#### [What you have to do]
With nothing added and nothing dropped, copy the entire listing.
[[ Dataset content open ]]
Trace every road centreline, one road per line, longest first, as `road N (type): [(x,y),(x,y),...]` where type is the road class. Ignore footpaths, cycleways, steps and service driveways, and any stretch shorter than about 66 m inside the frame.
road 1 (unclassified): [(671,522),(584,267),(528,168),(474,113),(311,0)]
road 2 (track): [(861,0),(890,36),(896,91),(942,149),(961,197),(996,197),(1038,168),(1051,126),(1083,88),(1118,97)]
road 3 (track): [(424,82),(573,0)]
[[ Dataset content closed ]]
#### [Reply to the task]
Trace every road centreline, one road per line, longest first, as `road N (type): [(x,y),(x,y),...]` where type is the road class. Ignore footpaths, cycleways, steps and service driveways, and any stretch shorter than about 66 m inside the frame.
road 1 (unclassified): [(671,522),(584,267),(528,168),(474,113),(311,0)]
road 2 (track): [(861,0),(890,36),(896,91),(942,149),(961,197),(996,197),(1038,168),(1051,126),(1083,88),(1118,97)]
road 3 (track): [(424,82),(573,0)]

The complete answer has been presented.